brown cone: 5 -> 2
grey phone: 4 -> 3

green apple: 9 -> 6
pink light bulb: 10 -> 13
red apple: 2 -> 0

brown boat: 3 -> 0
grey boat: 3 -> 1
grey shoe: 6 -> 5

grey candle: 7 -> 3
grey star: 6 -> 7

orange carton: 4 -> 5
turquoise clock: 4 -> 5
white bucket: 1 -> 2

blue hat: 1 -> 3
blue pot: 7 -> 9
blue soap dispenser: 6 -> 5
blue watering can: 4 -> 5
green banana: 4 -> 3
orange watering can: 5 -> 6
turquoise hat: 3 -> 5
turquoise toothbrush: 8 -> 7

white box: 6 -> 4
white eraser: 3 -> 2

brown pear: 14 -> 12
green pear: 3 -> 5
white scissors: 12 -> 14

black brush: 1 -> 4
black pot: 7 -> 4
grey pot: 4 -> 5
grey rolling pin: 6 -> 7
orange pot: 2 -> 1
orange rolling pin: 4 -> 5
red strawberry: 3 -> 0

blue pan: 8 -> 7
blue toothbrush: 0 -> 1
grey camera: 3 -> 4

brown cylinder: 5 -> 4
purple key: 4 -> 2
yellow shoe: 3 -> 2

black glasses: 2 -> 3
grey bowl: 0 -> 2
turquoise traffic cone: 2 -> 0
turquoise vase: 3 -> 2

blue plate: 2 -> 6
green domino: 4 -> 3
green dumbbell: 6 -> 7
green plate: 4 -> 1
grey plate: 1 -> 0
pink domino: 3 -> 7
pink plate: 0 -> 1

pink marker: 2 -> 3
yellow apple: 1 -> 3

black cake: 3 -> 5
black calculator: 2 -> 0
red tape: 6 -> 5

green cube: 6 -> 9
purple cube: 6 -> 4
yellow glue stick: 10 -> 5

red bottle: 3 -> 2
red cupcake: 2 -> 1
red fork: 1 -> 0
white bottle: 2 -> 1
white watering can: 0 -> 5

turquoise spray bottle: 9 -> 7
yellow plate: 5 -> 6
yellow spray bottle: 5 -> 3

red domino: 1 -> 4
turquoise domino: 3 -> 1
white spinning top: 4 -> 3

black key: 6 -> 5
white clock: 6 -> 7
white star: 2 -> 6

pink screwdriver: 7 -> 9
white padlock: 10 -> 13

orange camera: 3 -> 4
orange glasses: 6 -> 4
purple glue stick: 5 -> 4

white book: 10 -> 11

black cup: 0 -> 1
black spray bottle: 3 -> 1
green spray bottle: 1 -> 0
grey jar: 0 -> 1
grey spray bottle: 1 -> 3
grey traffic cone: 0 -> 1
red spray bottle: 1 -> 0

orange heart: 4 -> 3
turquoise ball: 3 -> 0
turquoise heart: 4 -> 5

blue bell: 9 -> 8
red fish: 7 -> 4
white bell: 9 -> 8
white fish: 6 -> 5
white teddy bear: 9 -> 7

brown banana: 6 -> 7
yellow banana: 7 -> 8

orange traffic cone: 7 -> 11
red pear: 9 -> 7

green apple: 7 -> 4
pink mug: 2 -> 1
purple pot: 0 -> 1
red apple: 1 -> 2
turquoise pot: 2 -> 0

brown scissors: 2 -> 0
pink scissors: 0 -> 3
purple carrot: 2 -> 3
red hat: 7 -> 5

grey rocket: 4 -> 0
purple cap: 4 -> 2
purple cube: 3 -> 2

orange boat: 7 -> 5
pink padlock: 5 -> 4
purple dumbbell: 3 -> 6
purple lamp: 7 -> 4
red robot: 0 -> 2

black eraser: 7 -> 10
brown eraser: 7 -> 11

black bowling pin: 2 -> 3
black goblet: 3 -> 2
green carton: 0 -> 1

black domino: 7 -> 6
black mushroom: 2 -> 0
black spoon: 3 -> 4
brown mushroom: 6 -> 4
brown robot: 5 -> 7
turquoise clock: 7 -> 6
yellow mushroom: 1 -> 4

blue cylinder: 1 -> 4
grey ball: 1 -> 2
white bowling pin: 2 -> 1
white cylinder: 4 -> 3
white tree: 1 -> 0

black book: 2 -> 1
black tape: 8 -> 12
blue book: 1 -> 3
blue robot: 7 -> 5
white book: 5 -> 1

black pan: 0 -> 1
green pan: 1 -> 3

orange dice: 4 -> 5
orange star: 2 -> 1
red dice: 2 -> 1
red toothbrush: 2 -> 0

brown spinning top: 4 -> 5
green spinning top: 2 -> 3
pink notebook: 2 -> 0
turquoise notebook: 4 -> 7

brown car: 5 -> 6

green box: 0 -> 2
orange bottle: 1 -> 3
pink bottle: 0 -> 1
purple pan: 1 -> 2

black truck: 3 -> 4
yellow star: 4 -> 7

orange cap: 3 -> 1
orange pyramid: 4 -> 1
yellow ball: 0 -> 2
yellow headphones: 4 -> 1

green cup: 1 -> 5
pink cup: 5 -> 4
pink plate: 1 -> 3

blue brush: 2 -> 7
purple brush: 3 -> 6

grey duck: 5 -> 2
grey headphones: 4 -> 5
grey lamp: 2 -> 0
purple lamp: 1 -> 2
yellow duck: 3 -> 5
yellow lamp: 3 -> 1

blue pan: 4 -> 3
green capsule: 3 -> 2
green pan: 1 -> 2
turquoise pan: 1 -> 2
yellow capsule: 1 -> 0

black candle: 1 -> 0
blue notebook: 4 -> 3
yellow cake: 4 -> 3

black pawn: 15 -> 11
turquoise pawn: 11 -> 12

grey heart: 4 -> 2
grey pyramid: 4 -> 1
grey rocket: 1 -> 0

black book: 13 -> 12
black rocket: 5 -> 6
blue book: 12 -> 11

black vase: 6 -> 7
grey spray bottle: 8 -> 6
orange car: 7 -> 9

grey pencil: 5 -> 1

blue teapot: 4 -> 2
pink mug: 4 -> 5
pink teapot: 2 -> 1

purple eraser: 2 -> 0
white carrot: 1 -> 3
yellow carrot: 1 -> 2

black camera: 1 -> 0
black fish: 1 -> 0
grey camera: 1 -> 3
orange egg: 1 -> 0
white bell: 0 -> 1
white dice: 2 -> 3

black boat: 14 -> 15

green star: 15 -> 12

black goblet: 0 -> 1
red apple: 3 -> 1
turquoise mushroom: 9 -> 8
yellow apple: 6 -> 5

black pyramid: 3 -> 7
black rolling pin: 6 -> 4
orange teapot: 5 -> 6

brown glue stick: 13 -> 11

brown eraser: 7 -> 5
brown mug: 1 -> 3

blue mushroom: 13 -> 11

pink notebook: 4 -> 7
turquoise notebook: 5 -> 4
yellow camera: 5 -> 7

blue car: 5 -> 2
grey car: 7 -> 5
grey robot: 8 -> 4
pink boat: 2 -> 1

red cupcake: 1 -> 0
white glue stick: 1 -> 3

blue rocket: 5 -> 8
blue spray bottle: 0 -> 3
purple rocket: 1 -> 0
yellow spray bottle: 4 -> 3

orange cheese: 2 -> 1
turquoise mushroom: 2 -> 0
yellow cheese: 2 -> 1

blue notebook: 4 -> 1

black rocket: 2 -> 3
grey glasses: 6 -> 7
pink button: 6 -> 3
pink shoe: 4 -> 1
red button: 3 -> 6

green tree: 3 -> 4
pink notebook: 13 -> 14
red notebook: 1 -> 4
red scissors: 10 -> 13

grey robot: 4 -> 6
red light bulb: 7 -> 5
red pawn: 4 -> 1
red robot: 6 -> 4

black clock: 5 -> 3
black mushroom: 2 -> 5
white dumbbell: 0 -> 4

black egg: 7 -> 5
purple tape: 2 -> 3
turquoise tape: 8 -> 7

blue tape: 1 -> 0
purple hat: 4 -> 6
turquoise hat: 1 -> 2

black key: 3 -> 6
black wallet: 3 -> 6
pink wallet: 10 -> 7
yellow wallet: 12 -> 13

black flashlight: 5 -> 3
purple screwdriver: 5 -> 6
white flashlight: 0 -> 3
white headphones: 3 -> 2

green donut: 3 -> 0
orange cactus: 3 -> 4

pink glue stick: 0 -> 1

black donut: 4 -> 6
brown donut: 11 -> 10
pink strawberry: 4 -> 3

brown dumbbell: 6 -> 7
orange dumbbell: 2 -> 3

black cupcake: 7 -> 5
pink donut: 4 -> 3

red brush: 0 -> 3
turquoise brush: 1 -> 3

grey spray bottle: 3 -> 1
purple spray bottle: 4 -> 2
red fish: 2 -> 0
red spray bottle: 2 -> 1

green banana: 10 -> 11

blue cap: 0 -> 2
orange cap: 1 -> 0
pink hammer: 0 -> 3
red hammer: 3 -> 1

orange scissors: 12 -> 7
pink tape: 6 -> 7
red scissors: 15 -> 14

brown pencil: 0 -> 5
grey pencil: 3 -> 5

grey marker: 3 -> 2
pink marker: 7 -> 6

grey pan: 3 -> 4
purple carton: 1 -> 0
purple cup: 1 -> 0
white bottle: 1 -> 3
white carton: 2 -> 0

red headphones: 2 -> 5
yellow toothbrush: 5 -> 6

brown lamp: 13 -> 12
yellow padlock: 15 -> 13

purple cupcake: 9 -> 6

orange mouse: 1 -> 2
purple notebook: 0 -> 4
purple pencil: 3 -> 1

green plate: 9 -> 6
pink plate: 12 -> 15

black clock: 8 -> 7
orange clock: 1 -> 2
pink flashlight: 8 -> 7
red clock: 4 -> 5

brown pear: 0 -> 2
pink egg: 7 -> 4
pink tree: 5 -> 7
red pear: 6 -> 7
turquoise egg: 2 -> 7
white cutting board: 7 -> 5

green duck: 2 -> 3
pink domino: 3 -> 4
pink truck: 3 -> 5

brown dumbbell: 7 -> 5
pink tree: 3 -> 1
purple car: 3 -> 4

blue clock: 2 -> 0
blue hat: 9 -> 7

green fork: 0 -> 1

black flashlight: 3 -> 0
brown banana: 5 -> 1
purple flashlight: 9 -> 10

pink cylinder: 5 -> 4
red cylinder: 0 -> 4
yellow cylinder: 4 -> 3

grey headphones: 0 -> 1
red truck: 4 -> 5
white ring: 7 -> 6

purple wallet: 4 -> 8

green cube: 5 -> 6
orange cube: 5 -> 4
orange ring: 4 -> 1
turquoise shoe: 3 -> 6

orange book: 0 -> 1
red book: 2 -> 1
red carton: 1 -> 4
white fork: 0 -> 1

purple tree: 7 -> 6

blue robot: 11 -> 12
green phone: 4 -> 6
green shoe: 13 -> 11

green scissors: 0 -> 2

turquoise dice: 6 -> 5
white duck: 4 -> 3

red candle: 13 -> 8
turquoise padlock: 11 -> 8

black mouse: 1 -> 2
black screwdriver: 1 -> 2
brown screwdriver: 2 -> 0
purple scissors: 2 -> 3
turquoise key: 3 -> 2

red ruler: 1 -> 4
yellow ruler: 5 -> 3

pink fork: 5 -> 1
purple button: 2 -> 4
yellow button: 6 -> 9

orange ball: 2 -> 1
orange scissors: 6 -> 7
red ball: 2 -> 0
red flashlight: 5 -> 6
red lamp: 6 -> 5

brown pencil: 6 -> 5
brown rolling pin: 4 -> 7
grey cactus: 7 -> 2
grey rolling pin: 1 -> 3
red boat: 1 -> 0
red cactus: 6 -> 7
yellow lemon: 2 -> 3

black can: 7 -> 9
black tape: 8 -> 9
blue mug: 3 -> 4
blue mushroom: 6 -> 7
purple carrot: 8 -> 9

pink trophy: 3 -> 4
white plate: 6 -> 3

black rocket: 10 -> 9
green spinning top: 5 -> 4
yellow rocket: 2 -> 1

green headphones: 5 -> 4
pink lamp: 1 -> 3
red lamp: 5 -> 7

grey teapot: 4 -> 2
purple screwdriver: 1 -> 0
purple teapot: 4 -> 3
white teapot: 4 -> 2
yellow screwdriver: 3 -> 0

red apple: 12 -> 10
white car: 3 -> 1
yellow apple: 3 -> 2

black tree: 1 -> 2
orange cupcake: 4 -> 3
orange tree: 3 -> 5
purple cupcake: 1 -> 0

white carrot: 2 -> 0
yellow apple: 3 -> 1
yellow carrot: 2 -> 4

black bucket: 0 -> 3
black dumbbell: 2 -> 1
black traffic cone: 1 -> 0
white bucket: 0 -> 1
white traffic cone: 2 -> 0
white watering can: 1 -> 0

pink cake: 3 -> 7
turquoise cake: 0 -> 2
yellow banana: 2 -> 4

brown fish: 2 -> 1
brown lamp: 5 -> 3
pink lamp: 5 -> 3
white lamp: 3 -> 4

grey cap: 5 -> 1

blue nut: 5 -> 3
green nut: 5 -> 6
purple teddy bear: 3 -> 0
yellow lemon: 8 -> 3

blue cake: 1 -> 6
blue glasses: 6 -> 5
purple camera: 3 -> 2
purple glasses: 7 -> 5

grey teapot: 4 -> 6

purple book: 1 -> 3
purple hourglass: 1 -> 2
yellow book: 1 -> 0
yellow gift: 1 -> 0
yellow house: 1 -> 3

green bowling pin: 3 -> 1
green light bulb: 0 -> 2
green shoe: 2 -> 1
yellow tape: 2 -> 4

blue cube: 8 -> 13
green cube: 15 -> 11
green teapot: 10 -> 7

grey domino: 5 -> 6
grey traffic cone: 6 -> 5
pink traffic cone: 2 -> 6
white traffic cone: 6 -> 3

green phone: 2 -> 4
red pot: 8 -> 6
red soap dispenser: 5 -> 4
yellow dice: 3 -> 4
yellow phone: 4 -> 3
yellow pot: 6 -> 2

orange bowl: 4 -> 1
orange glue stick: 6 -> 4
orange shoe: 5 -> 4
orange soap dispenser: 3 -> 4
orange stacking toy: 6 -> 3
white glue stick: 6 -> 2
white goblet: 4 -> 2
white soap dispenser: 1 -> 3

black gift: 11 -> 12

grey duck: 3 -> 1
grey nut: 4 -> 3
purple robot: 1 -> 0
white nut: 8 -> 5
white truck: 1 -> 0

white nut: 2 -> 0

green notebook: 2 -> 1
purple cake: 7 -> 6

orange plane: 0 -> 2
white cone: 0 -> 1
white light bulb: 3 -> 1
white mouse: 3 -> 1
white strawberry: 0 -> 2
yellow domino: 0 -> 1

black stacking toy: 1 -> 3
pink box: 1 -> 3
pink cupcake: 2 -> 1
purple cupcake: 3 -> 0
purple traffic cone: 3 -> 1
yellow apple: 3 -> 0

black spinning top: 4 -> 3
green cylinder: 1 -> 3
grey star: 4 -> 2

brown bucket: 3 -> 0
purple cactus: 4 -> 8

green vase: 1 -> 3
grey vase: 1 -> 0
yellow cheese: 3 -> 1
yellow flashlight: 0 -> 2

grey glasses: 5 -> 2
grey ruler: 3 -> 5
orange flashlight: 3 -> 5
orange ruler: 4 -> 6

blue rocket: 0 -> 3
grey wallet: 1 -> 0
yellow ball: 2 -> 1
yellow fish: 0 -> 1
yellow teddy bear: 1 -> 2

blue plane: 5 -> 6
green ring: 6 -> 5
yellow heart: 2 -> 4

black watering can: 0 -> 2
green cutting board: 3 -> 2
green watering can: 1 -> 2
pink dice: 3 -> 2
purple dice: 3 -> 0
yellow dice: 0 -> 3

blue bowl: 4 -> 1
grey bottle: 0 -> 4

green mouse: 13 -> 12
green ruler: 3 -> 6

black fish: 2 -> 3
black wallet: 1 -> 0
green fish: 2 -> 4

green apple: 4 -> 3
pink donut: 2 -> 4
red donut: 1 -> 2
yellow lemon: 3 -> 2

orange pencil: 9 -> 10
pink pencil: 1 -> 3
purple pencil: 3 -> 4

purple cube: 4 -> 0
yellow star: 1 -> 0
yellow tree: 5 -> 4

Work task:
Only the lines above from the line with "black pan: 0 -> 1" to the line with "orange cap: 3 -> 1", those two lines included, should be reproduced exactly.

Response below:
black pan: 0 -> 1
green pan: 1 -> 3

orange dice: 4 -> 5
orange star: 2 -> 1
red dice: 2 -> 1
red toothbrush: 2 -> 0

brown spinning top: 4 -> 5
green spinning top: 2 -> 3
pink notebook: 2 -> 0
turquoise notebook: 4 -> 7

brown car: 5 -> 6

green box: 0 -> 2
orange bottle: 1 -> 3
pink bottle: 0 -> 1
purple pan: 1 -> 2

black truck: 3 -> 4
yellow star: 4 -> 7

orange cap: 3 -> 1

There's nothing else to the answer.